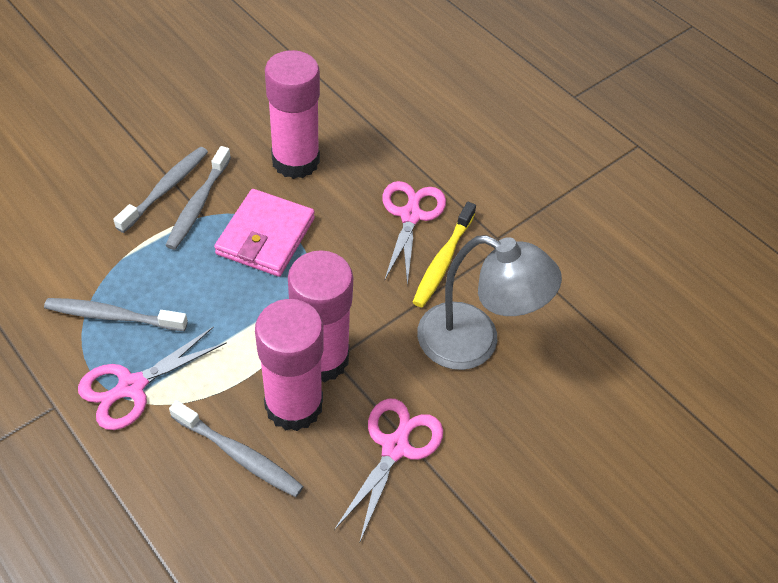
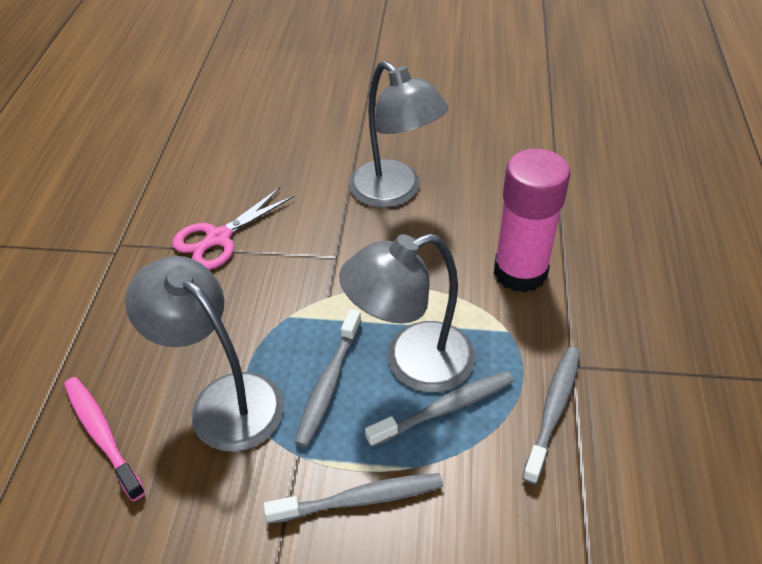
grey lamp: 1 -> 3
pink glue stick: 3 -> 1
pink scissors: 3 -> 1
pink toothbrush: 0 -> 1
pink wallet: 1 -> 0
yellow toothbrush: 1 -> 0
- - -
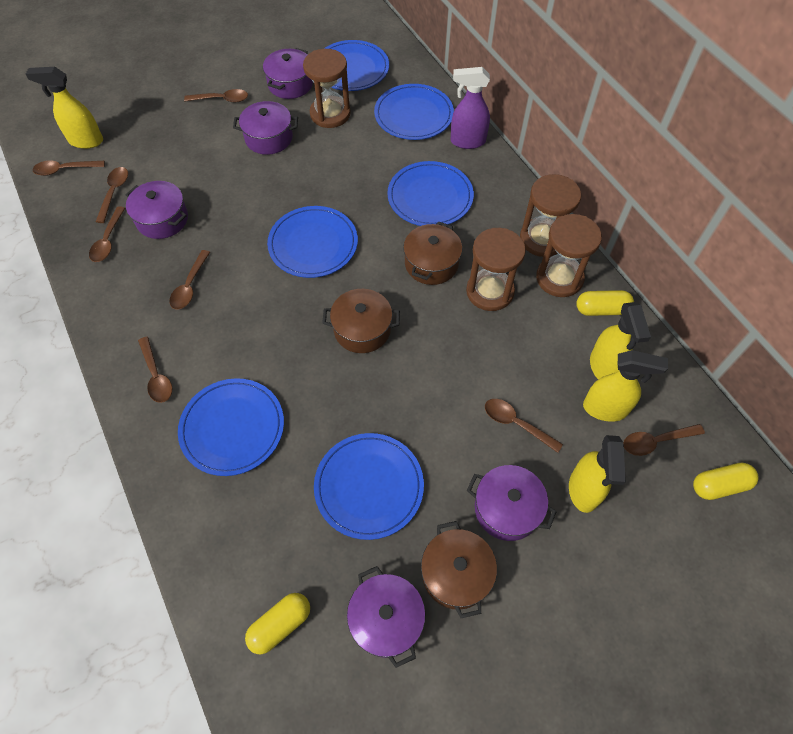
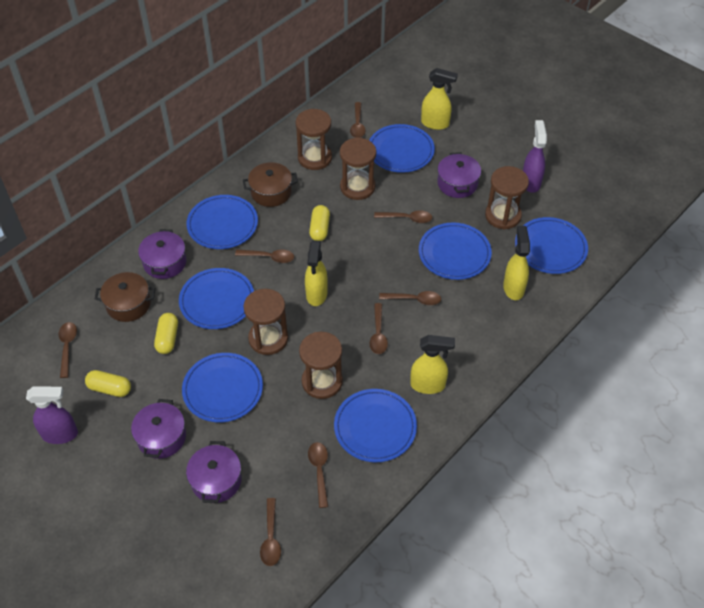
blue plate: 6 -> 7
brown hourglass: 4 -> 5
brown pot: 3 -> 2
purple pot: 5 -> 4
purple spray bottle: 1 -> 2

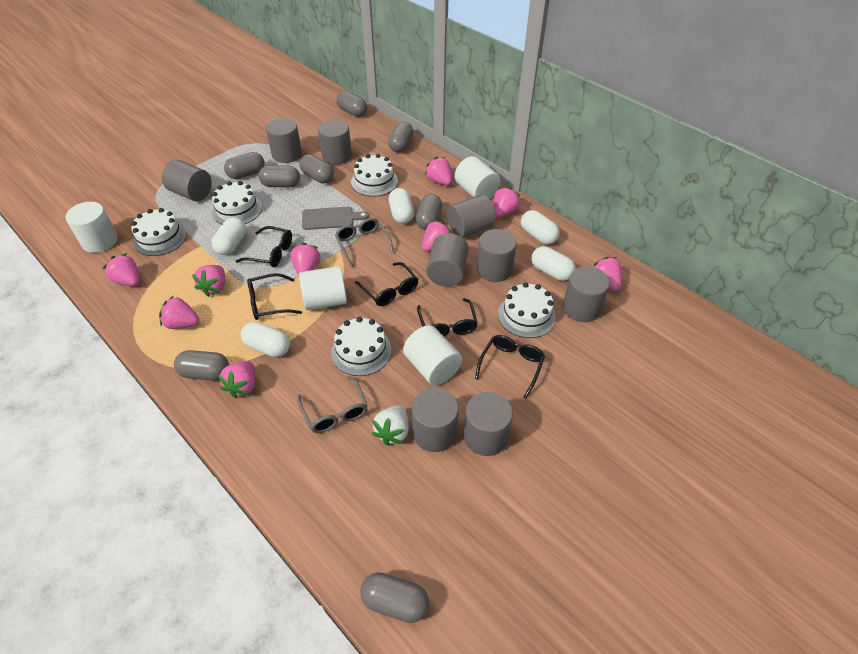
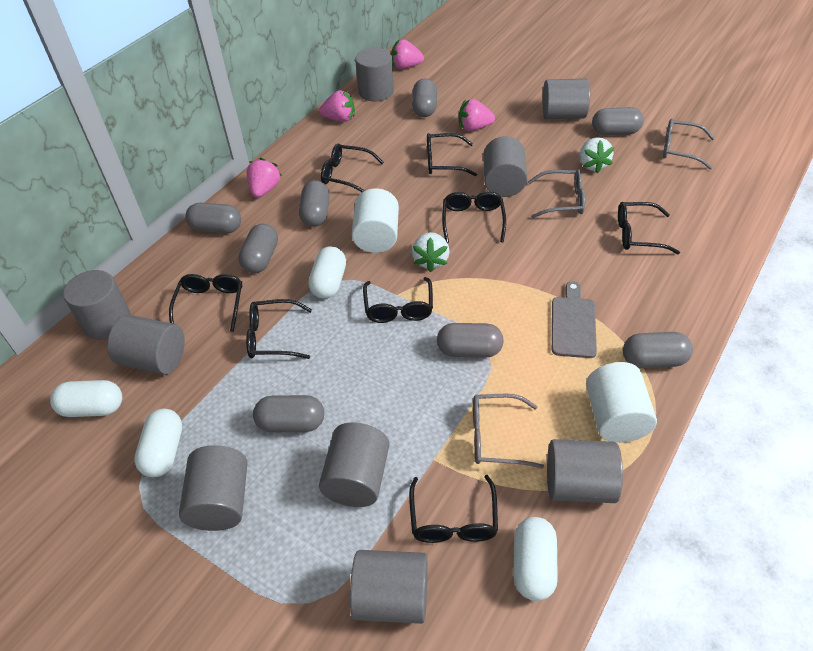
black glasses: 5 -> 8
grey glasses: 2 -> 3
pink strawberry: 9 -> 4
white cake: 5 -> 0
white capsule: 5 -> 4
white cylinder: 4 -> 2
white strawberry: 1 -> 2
- - -
Work instruction ▸ In the entries above, restate word for word the lines between the one holding "grey lamp: 1 -> 3" and the one holding "yellow toothbrush: 1 -> 0", inclusive, and nothing besides.

Answer for this exercise ▸
grey lamp: 1 -> 3
pink glue stick: 3 -> 1
pink scissors: 3 -> 1
pink toothbrush: 0 -> 1
pink wallet: 1 -> 0
yellow toothbrush: 1 -> 0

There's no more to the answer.